Exercise instructions:
Every line below that holds "green" must be copied.

Dataset excerpts:
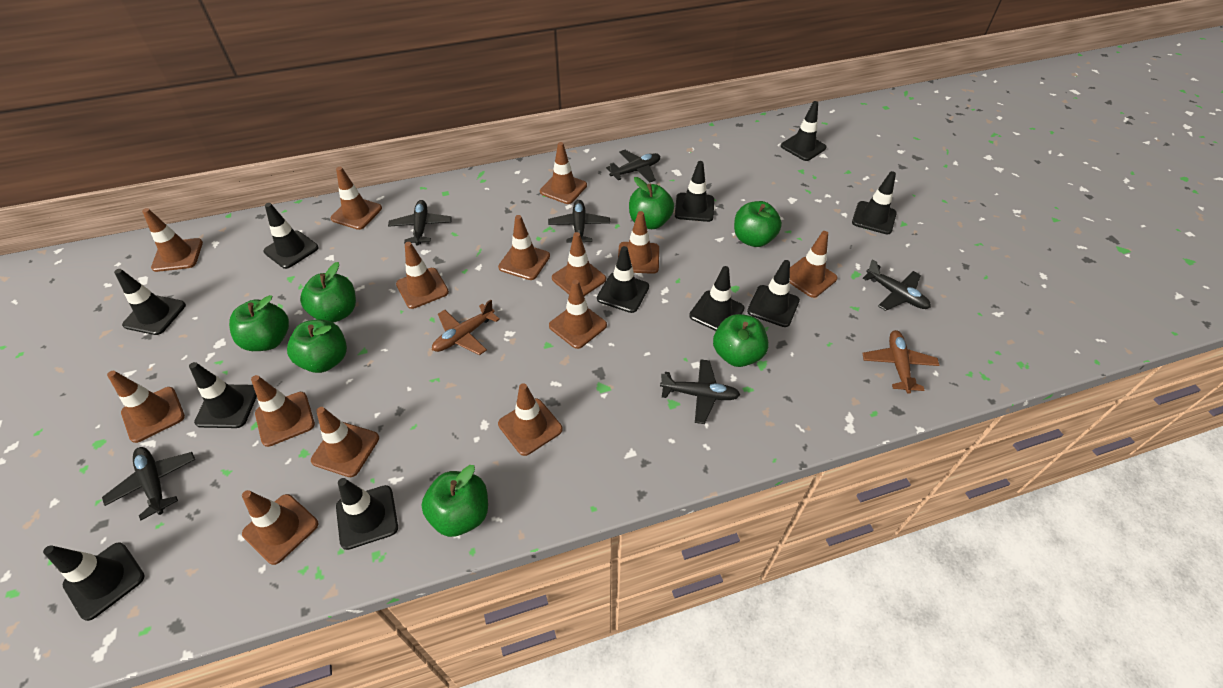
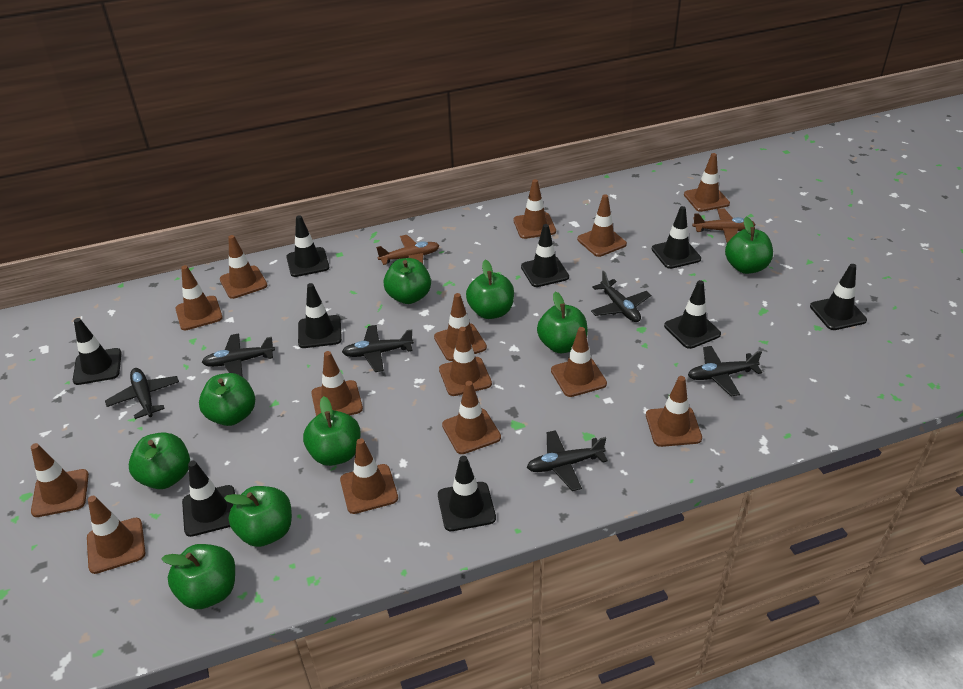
black traffic cone: 11 -> 9
green apple: 7 -> 9

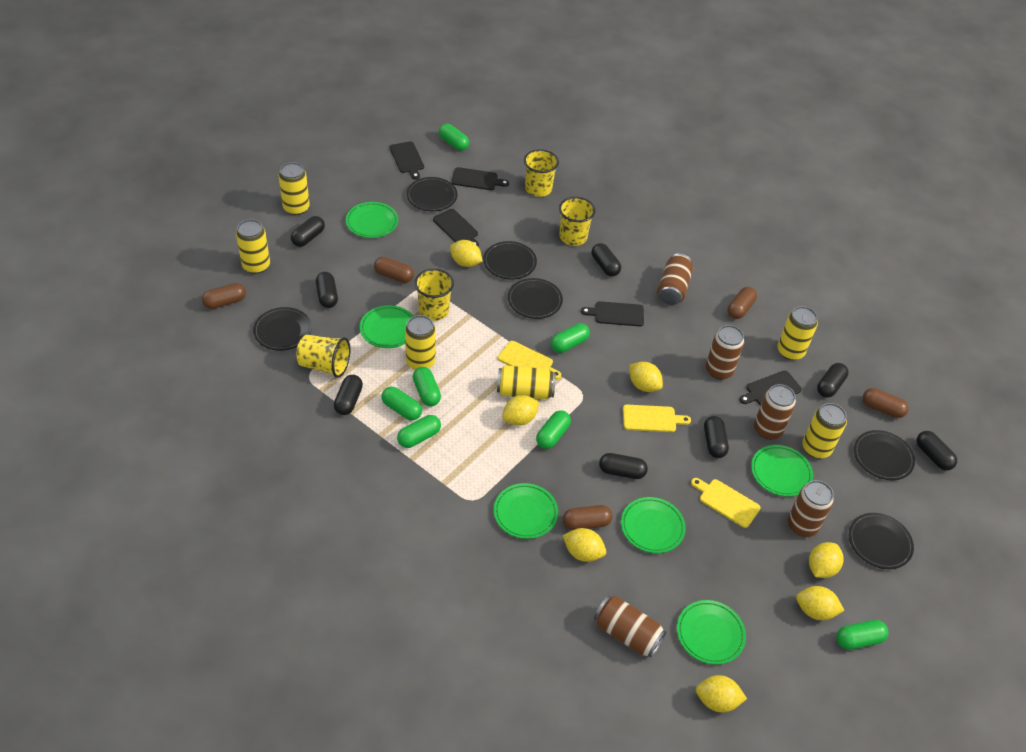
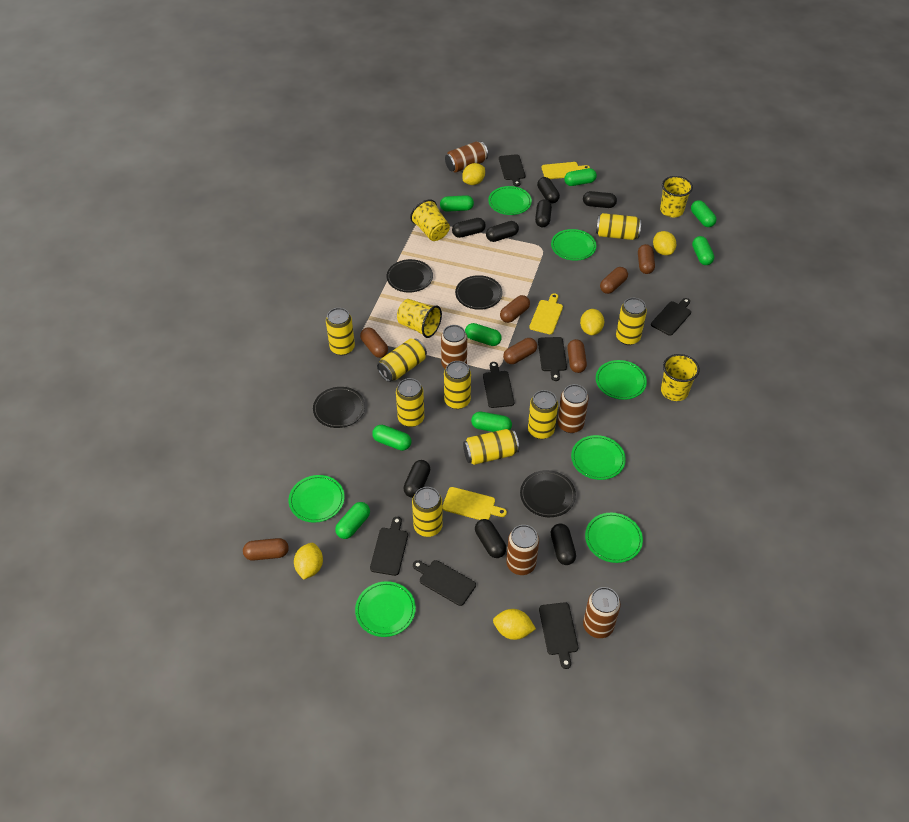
black cutting board: 5 -> 7
black plate: 6 -> 4
brown capsule: 5 -> 7
green capsule: 7 -> 8
green plate: 6 -> 7
yellow can: 6 -> 9
yellow lemon: 7 -> 5

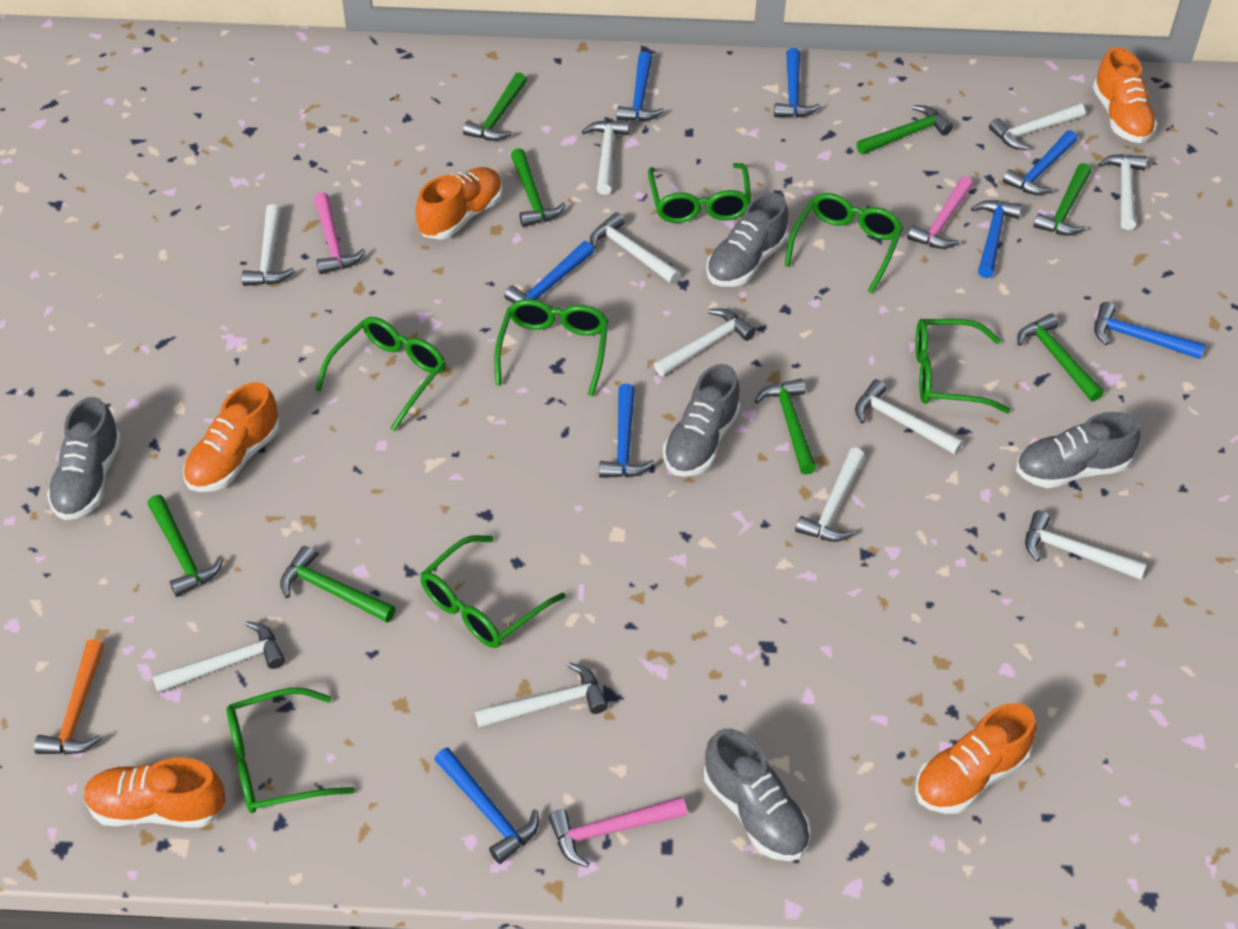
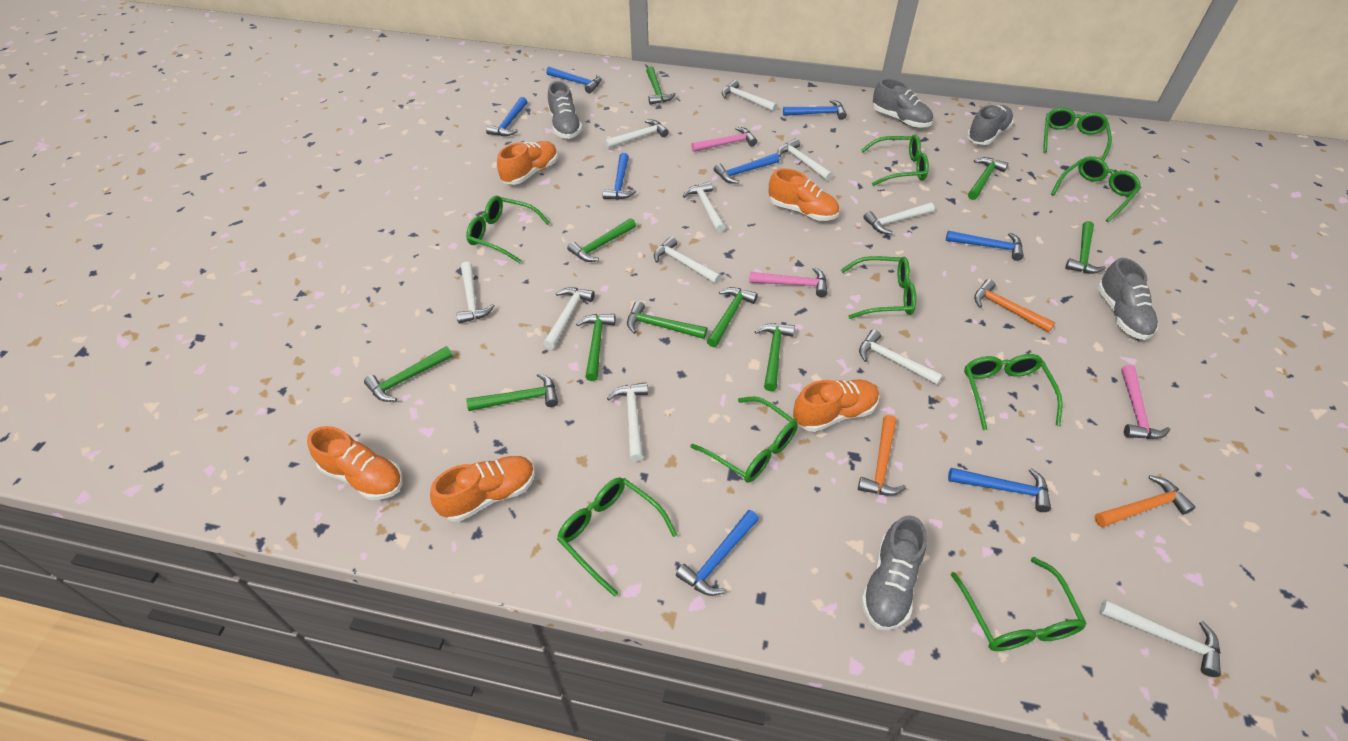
green glasses: 7 -> 9
green hammer: 8 -> 10
orange hammer: 1 -> 3

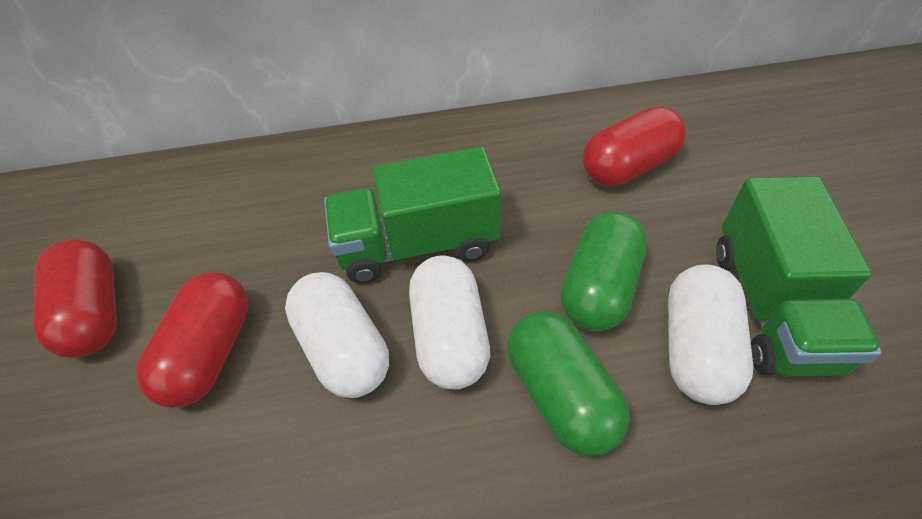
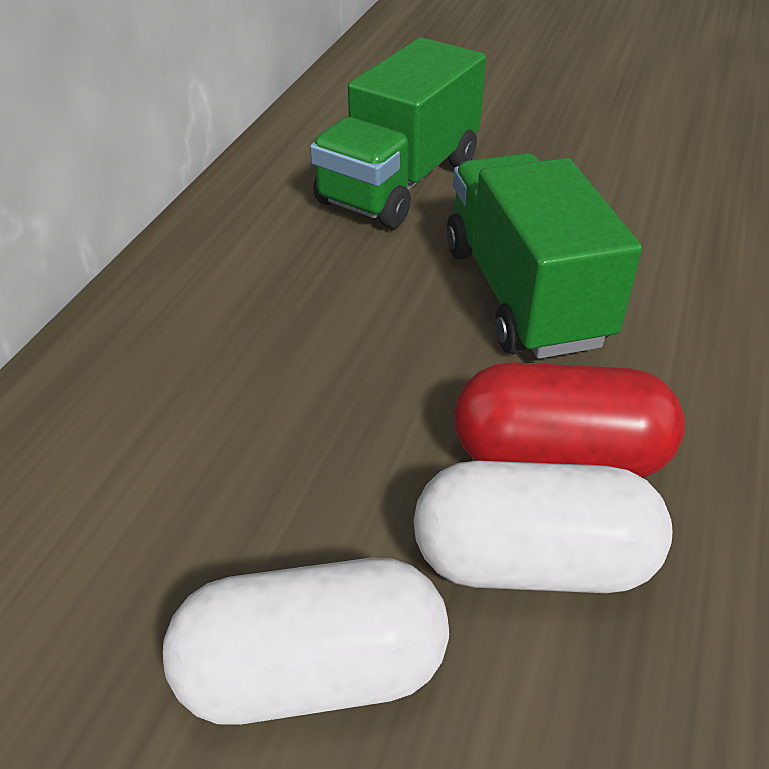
green capsule: 2 -> 0
red capsule: 3 -> 1
white capsule: 3 -> 2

Answer section:
green apple: 7 -> 9
green capsule: 7 -> 8
green plate: 6 -> 7
green glasses: 7 -> 9
green hammer: 8 -> 10
green capsule: 2 -> 0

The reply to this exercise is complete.